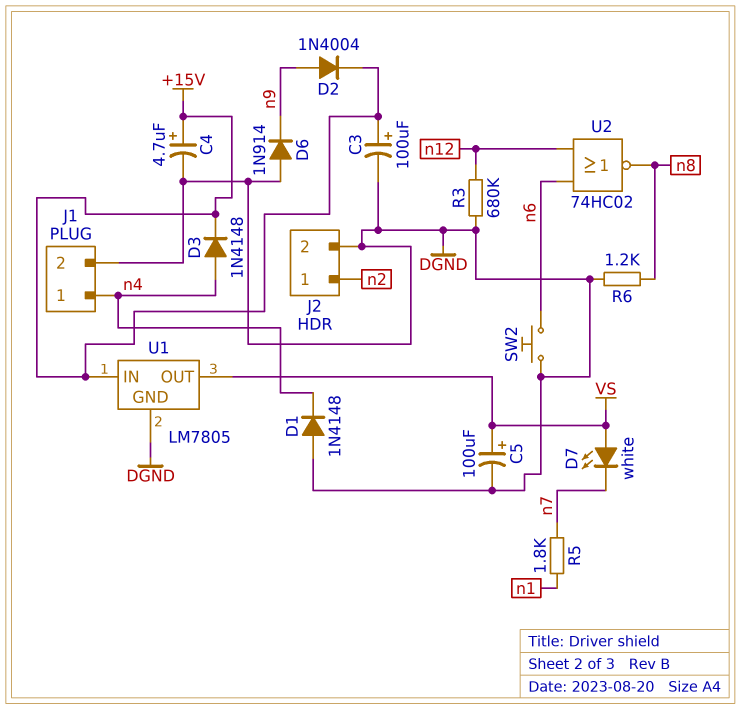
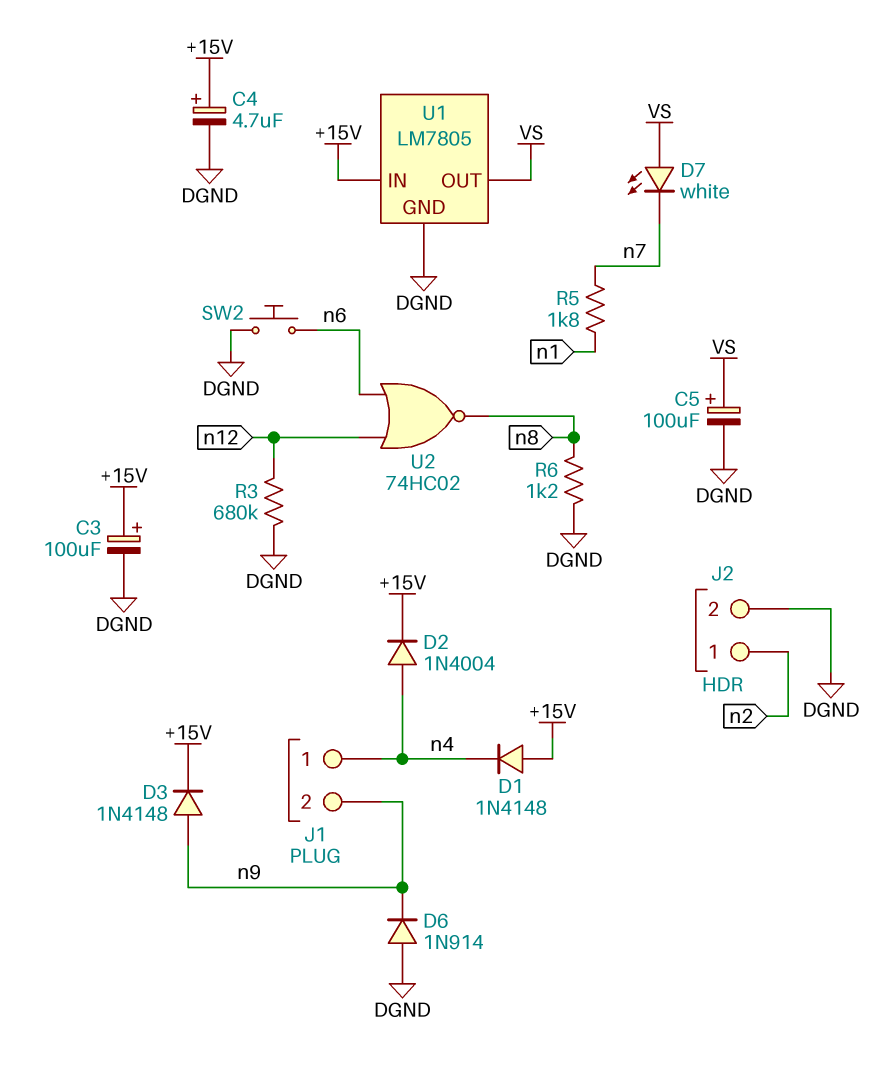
D1: diode 1N4148 (A DGND, K n4) -> diode 1N4148 (A +15V, K n4)
D2: diode 1N4004 (A n9, K +15V) -> diode 1N4004 (A n4, K +15V)
D3: diode 1N4148 (A n4, K +15V) -> diode 1N4148 (A n9, K +15V)
J1 pin 2: DGND -> n9

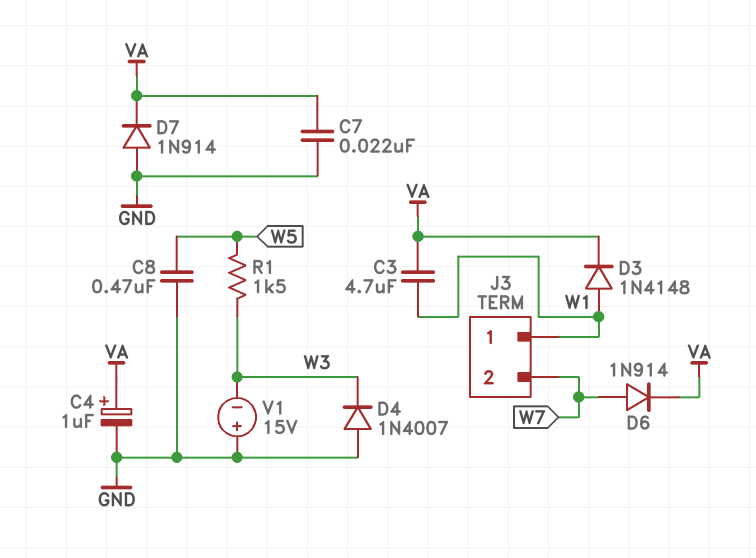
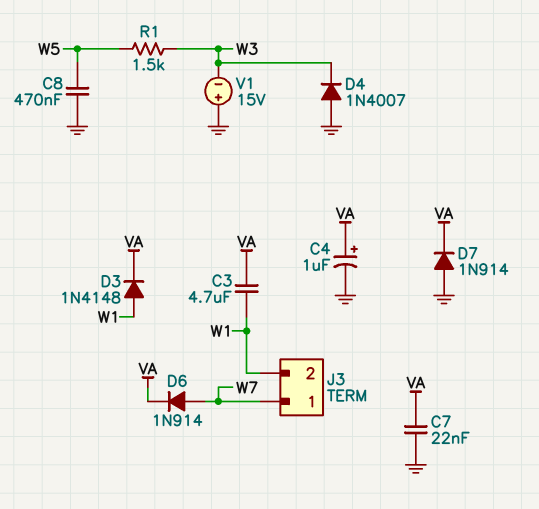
J3 pin 1: W1 -> W7
J3 pin 2: W7 -> W1

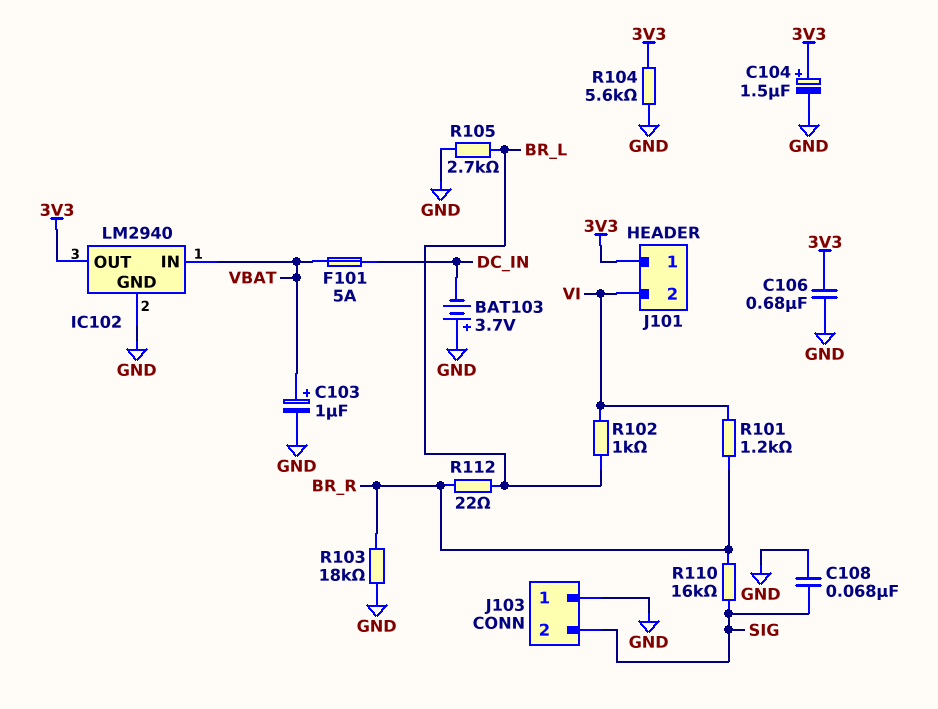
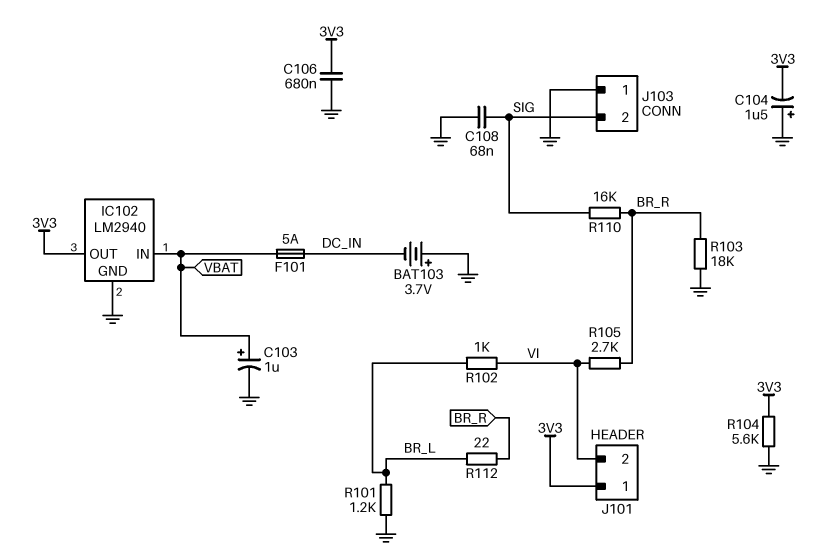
C104: 1.5uF (plus 3V3, minus GND) -> 1.5uF (plus GND, minus 3V3)
R101: 1.2k (BR_R, VI) -> 1.2k (BR_L, GND)
R105: 2.7k (BR_L, GND) -> 2.7k (BR_R, VI)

------------------------------------------------------------------------

> _What to do_:
Lines from the one containing "D3: diode 1N4148" through the final line of the entries above are to be retyped exactly, with every picture left out.

> _Written reply_:
D3: diode 1N4148 (A n4, K +15V) -> diode 1N4148 (A n9, K +15V)
J1 pin 2: DGND -> n9

J3 pin 1: W1 -> W7
J3 pin 2: W7 -> W1

C104: 1.5uF (plus 3V3, minus GND) -> 1.5uF (plus GND, minus 3V3)
R101: 1.2k (BR_R, VI) -> 1.2k (BR_L, GND)
R105: 2.7k (BR_L, GND) -> 2.7k (BR_R, VI)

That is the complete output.